Would you write out the lines from the one containing "J1 pin 3: GND -> VS" to the end of the records below, exactly and in full, please?

DATA EXTRACTS.
┌──
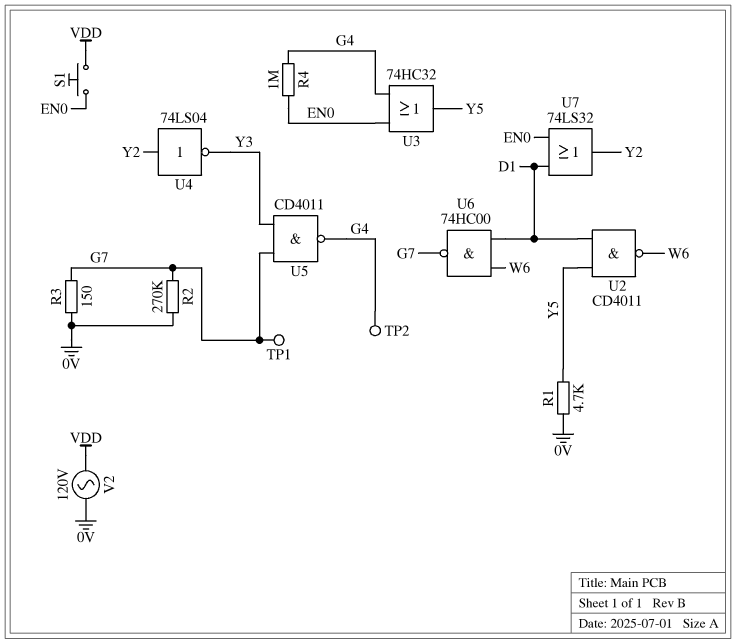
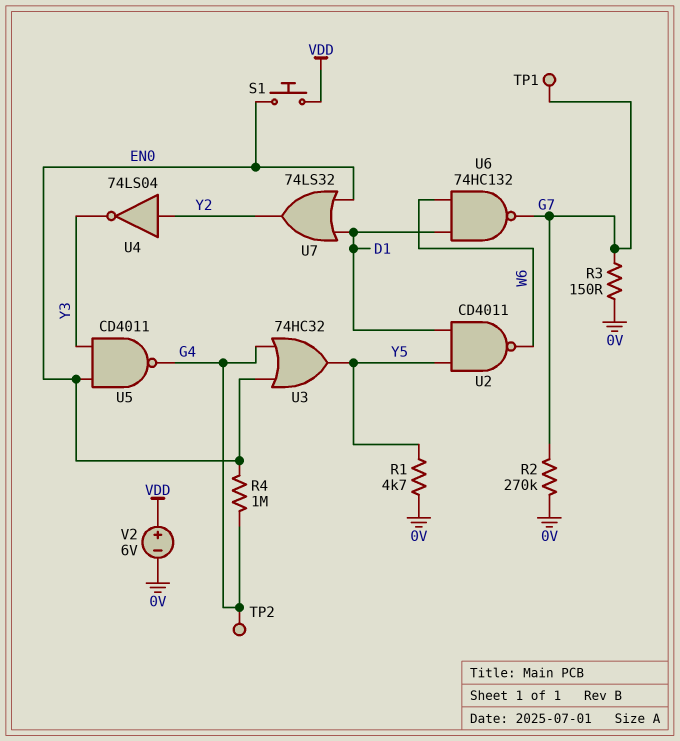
U5: NAND CD4011 (in G7, in Y3, out G4) -> NAND CD4011 (in EN0, in Y3, out G4)
U6: NAND 74HC00 (in D1, in W6, out G7) -> NAND 74HC132 (in D1, in W6, out G7)
V2: AC 120V (0V, VDD) -> 6V (plus VDD, minus 0V)

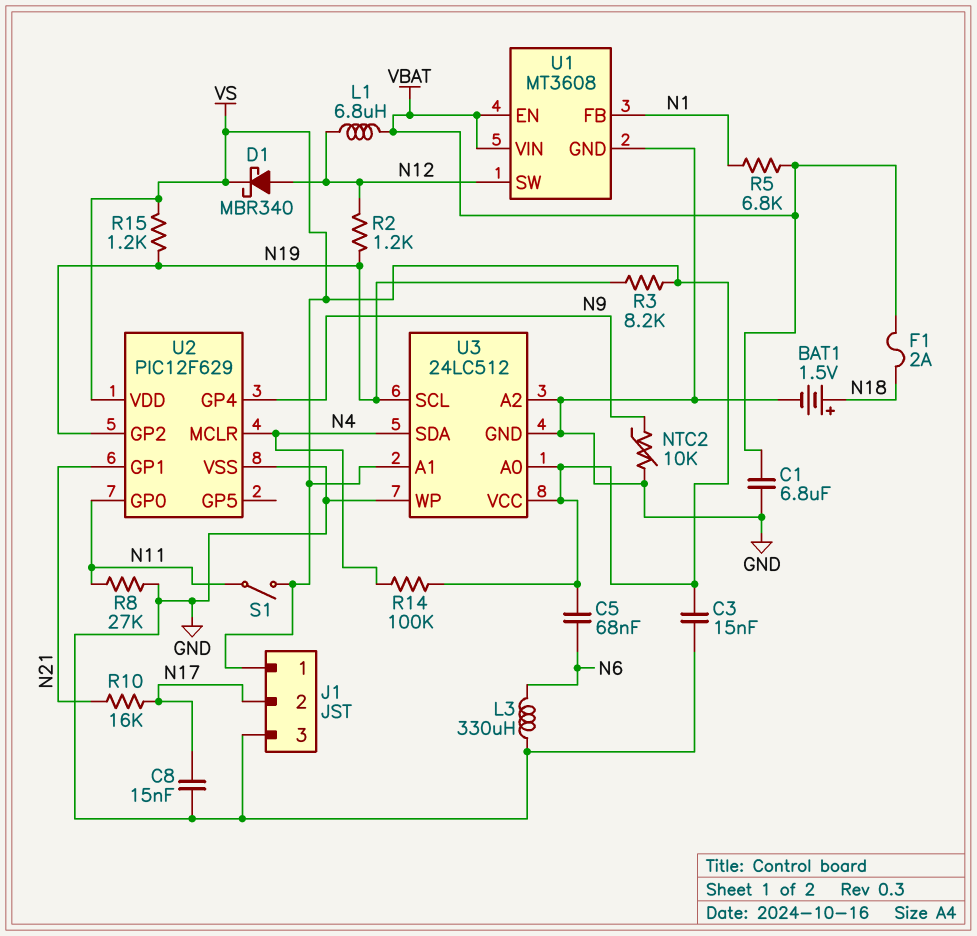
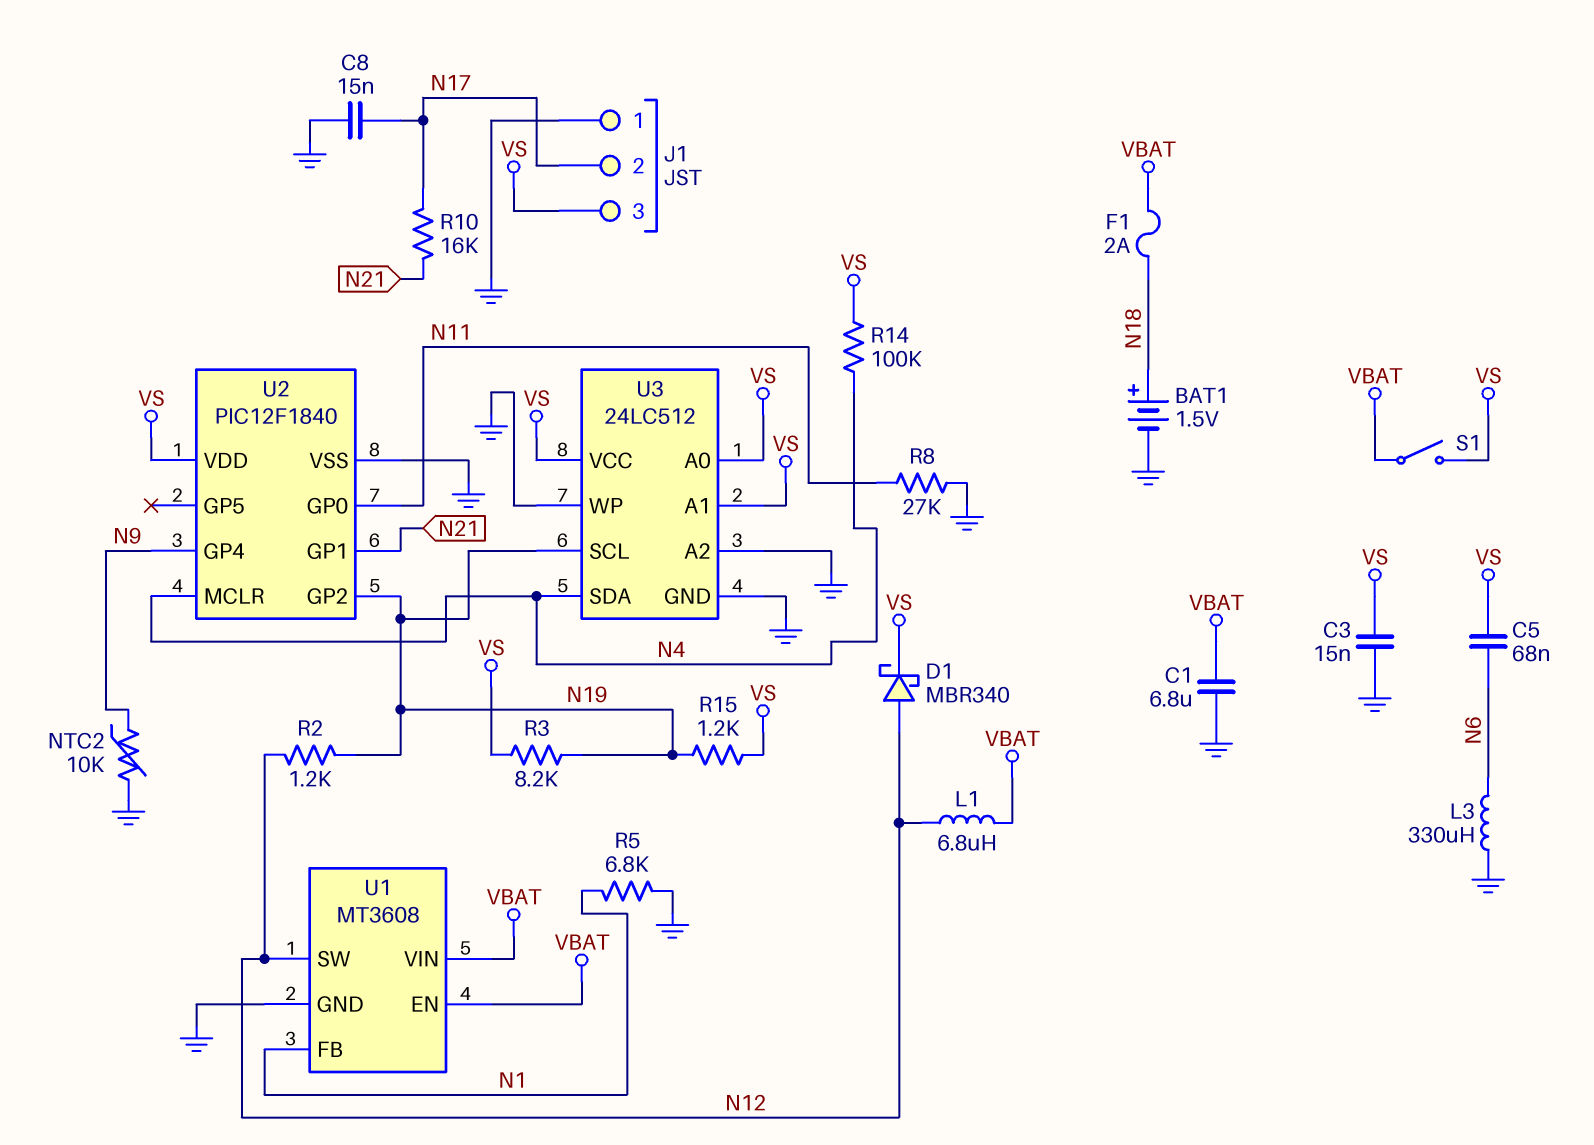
J1 pin 1: VS -> GND
J1 pin 3: GND -> VS
R5: 6.8k (N1, VBAT) -> 6.8k (GND, N1)
S1: switch (N11, VS) -> switch (VBAT, VS)
U2: PIC12F629 -> PIC12F1840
└──
ANSWER SPACE.
J1 pin 3: GND -> VS
R5: 6.8k (N1, VBAT) -> 6.8k (GND, N1)
S1: switch (N11, VS) -> switch (VBAT, VS)
U2: PIC12F629 -> PIC12F1840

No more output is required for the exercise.